Exercise aim>
Leave out the pictures and copy each record below exactly.
Materials provided: Begin
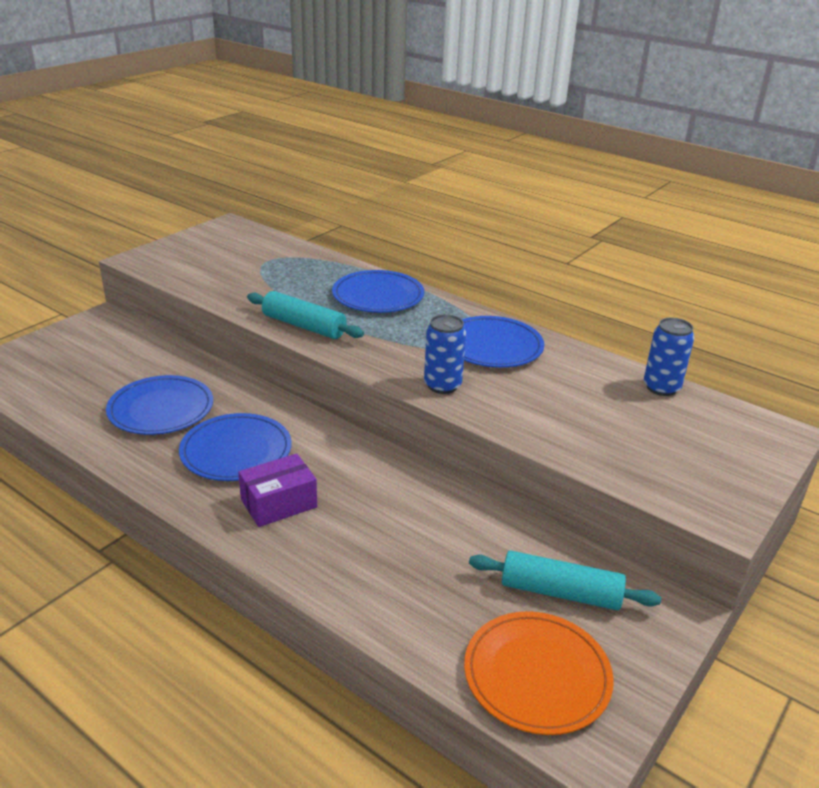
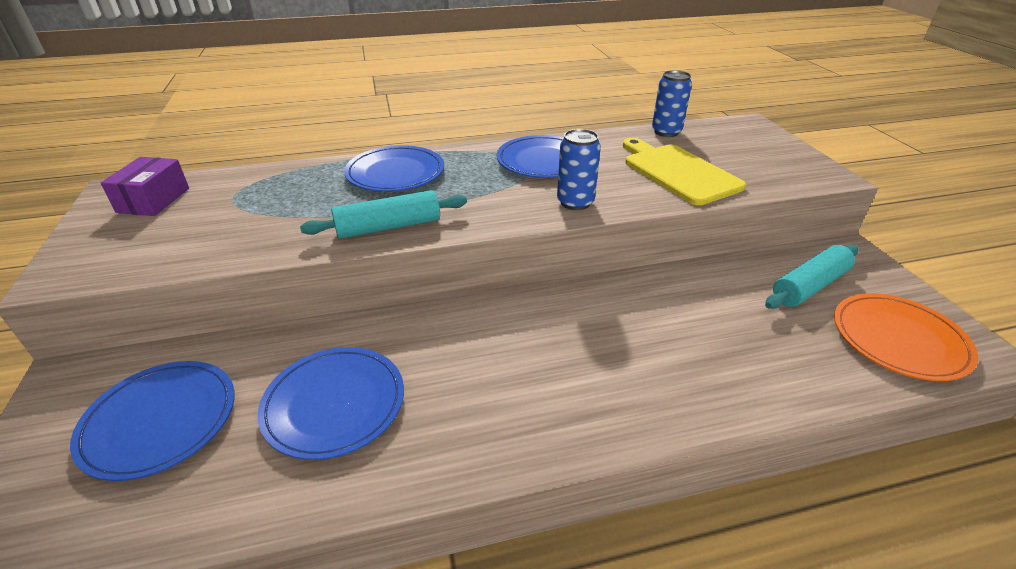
camera: 50 degrees left, 5 degrees up
blue plate [179,413,292,481] -> blue plate moved to [70,361,235,481]
purple box [238,453,317,527] -> purple box moved to [101,157,189,216]
none -> yellow cutting board [623,138,746,205]

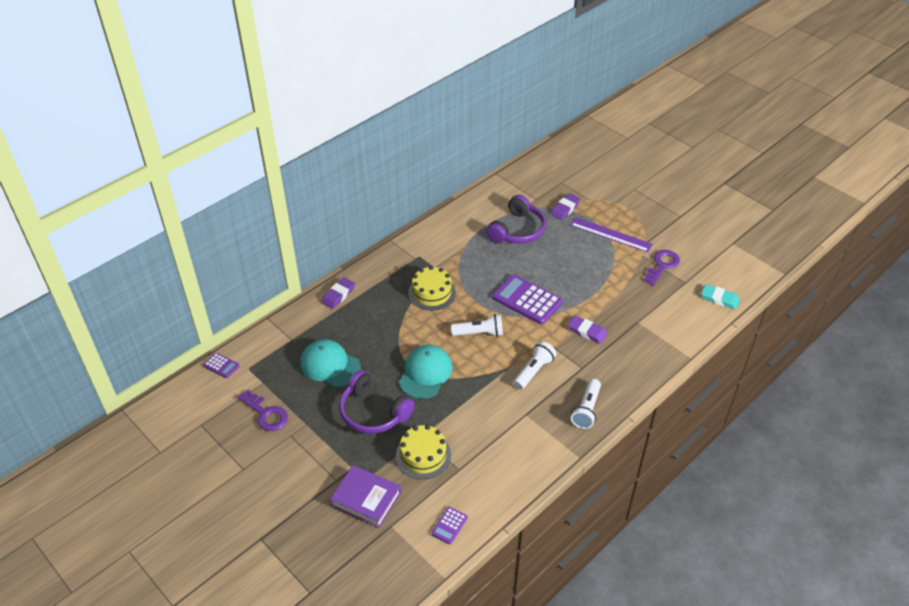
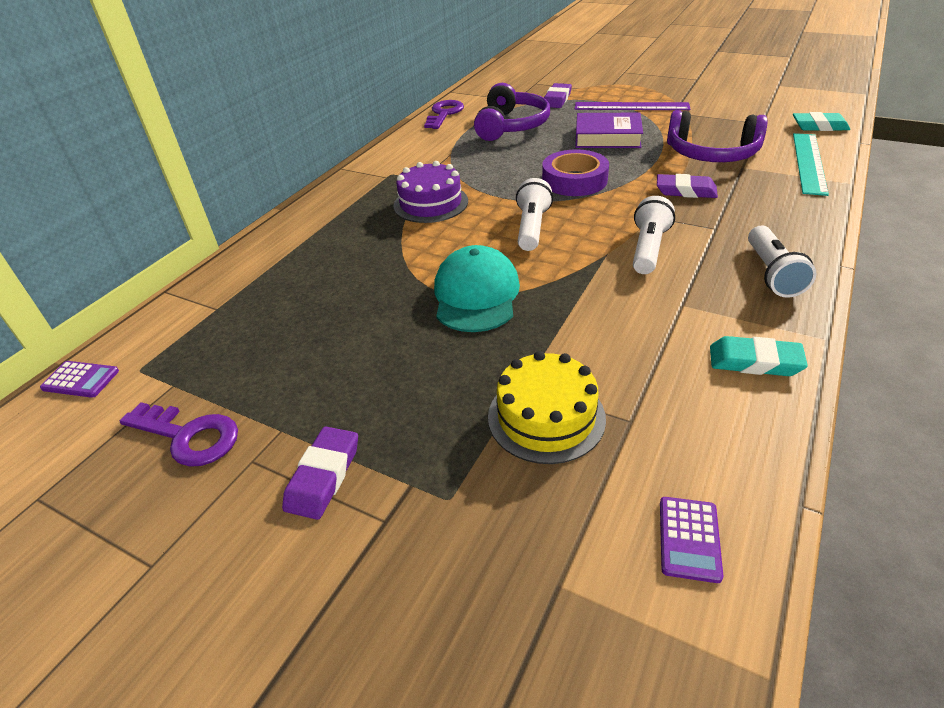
camera: 15 degrees left, 5 degrees down
turquoise cap [300,339,361,387] -> none
purple eraser [321,277,355,309] -> purple eraser moved to [282,427,358,520]
purple book [330,465,401,528] -> purple book moved to [575,112,643,148]
purple headphones [339,370,415,434] -> purple headphones moved to [667,110,768,162]
yellow cake [408,266,456,311] -> purple cake [393,161,468,223]
white flashlight [451,314,503,337] -> white flashlight turned 60 degrees counterclockwise [516,178,553,251]
purple calculator [492,274,563,324] -> purple tape [542,149,609,196]
purple key [644,250,680,286] -> purple key moved to [424,100,464,129]
none -> turquoise eraser [710,336,808,376]
none -> turquoise ruler [793,133,829,196]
Materials provided: End
Exercise solution>
camera: 50 degrees left, 5 degrees up
blue plate [179,413,292,481] -> blue plate moved to [70,361,235,481]
purple box [238,453,317,527] -> purple box moved to [101,157,189,216]
none -> yellow cutting board [623,138,746,205]

camera: 15 degrees left, 5 degrees down
turquoise cap [300,339,361,387] -> none
purple eraser [321,277,355,309] -> purple eraser moved to [282,427,358,520]
purple book [330,465,401,528] -> purple book moved to [575,112,643,148]
purple headphones [339,370,415,434] -> purple headphones moved to [667,110,768,162]
yellow cake [408,266,456,311] -> purple cake [393,161,468,223]
white flashlight [451,314,503,337] -> white flashlight turned 60 degrees counterclockwise [516,178,553,251]
purple calculator [492,274,563,324] -> purple tape [542,149,609,196]
purple key [644,250,680,286] -> purple key moved to [424,100,464,129]
none -> turquoise eraser [710,336,808,376]
none -> turquoise ruler [793,133,829,196]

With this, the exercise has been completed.